Material provided:
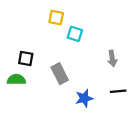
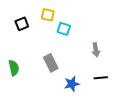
black square: (26, 58) -> (22, 24), moved, turned -32
green semicircle: (16, 80) -> (14, 68), turned 77

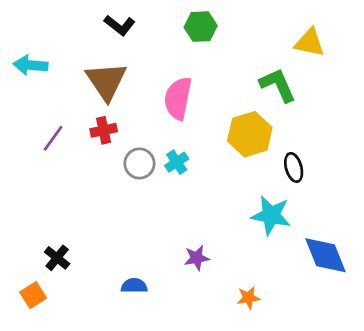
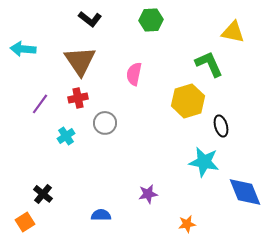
pink semicircle: (178, 98) -> (134, 74), size x0.7
cyan cross: (177, 162) -> (66, 136), moved

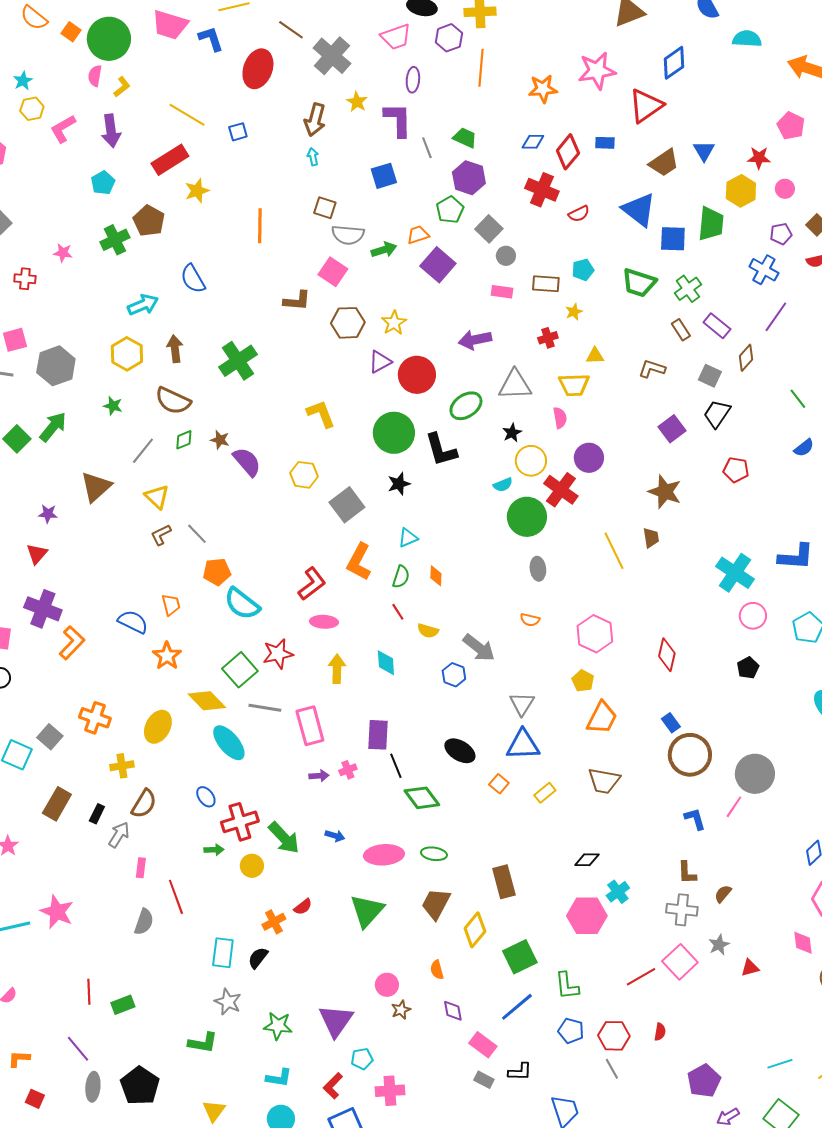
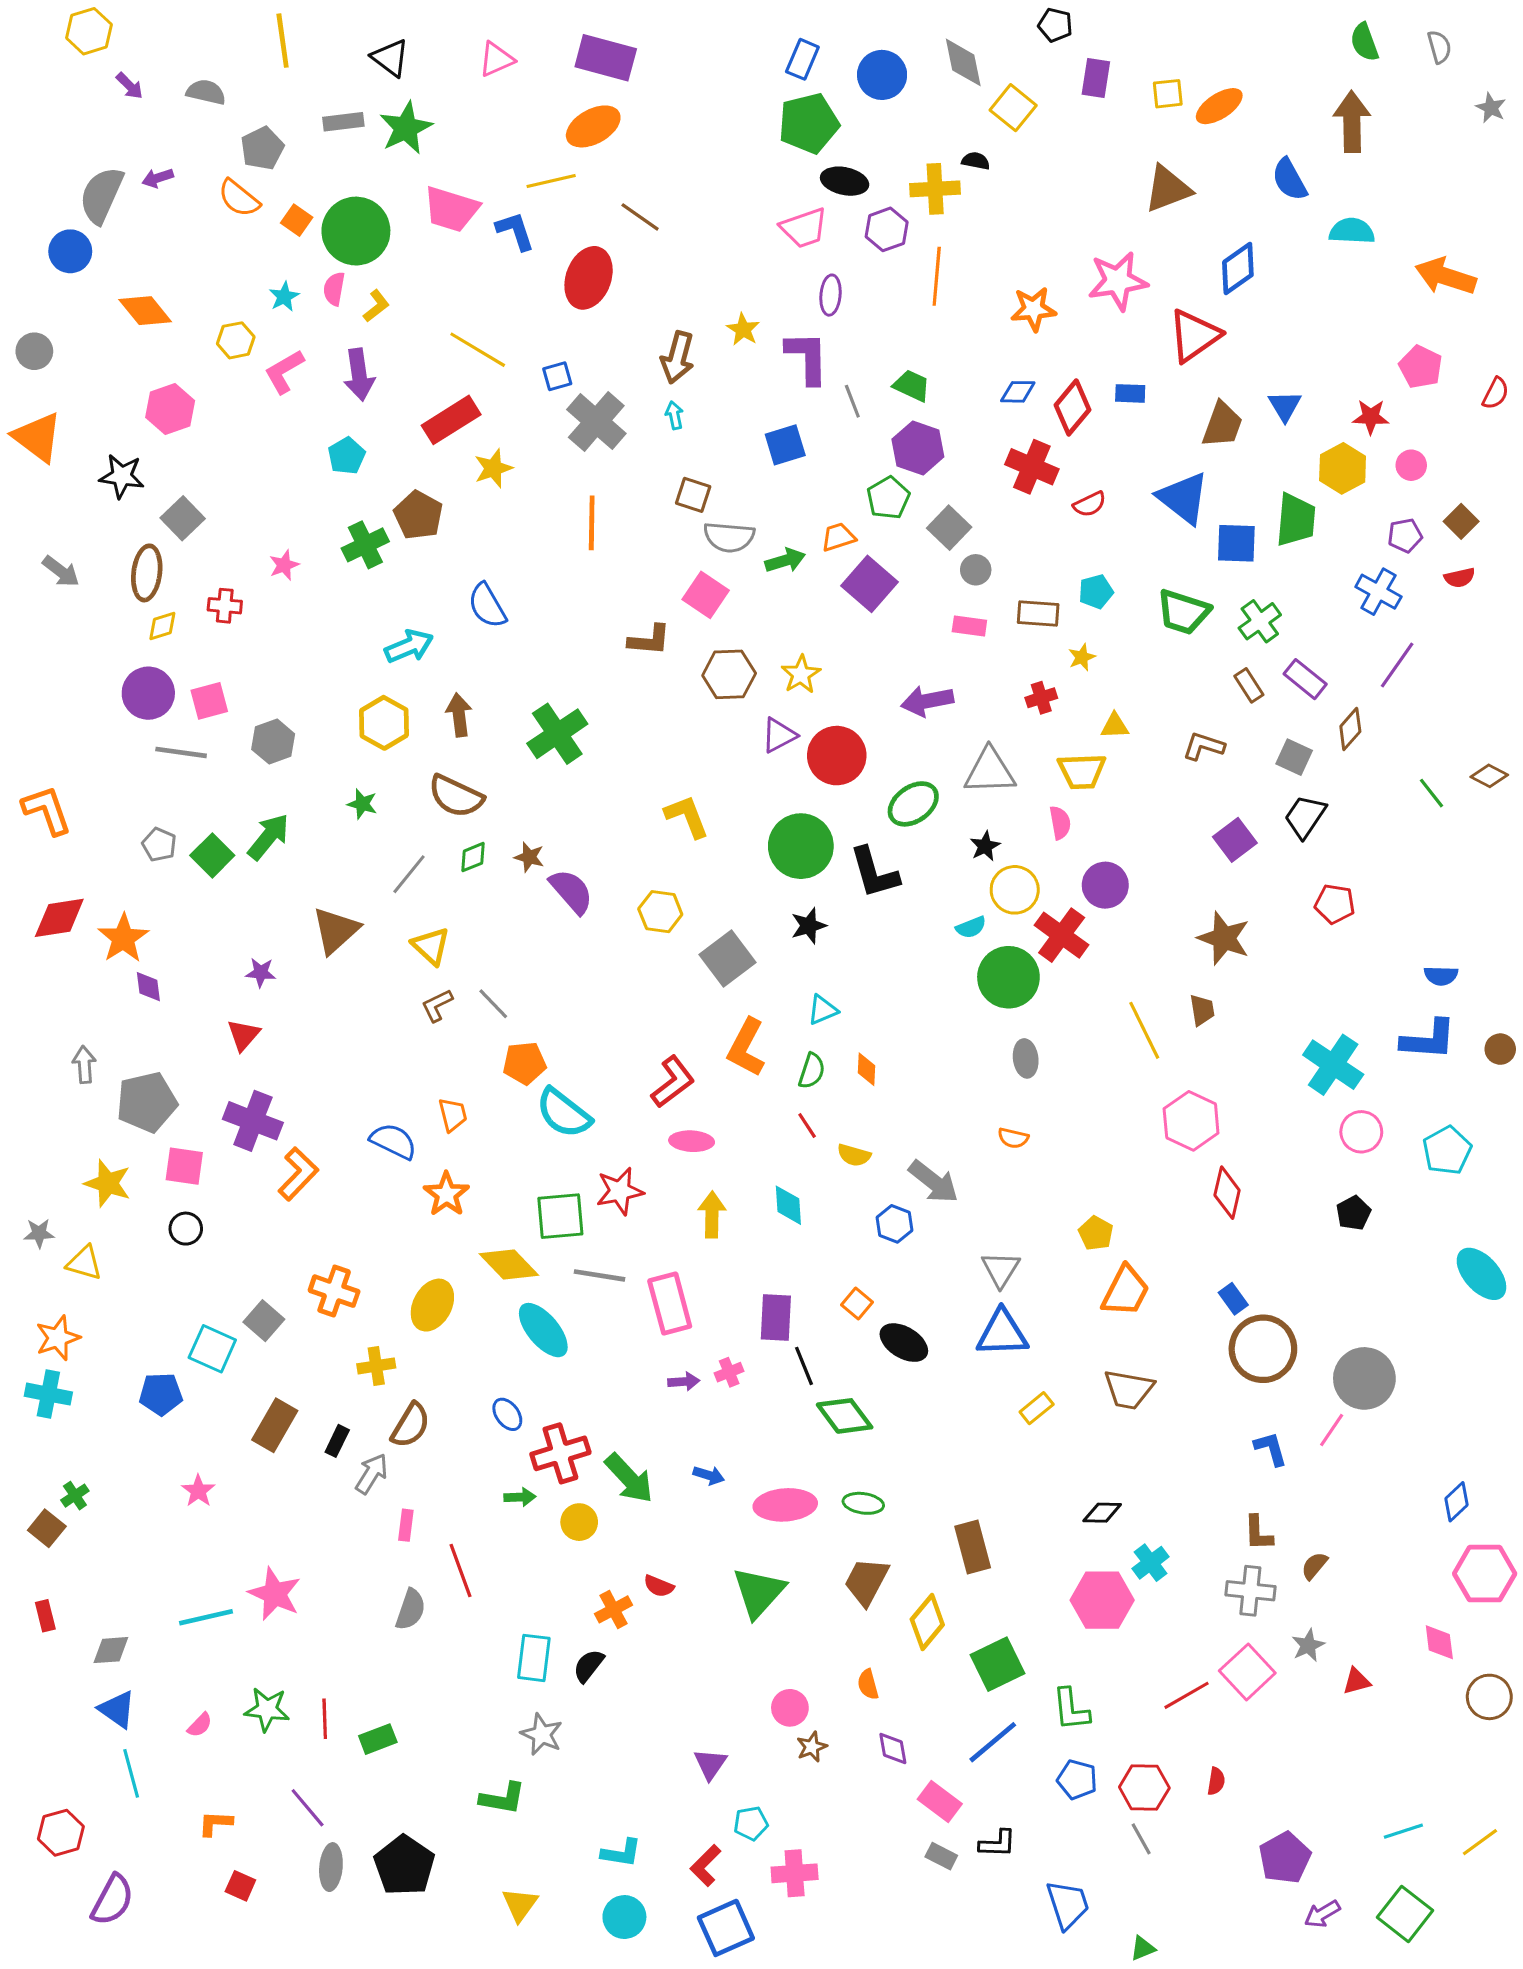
gray cross: (332, 56) -> (596, 421), moved
cyan star: (23, 81) -> (284, 297), moved
brown trapezoid: (664, 163) -> (1222, 425), turned -36
pink star: (63, 253) -> (284, 565), turned -30
gray hexagon: (56, 366) -> (273, 742), size x0.7
blue semicircle: (804, 448) -> (1441, 976), moved, turned 40
pink hexagon: (595, 634) -> (1191, 1121), moved
green square: (240, 670) -> (560, 1216), turned 36
orange square: (499, 784) -> (857, 1304), moved
red semicircle: (303, 907) -> (659, 1586), turned 60
purple triangle: (336, 1021) -> (710, 1764), size x0.6
green star: (278, 1026) -> (267, 1709), moved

Your objective:
Repeat exactly the lines from the one containing "orange square: (499, 784)" to the end of the records.

Reply to the exercise:
orange square: (499, 784) -> (857, 1304), moved
red semicircle: (303, 907) -> (659, 1586), turned 60
purple triangle: (336, 1021) -> (710, 1764), size x0.6
green star: (278, 1026) -> (267, 1709), moved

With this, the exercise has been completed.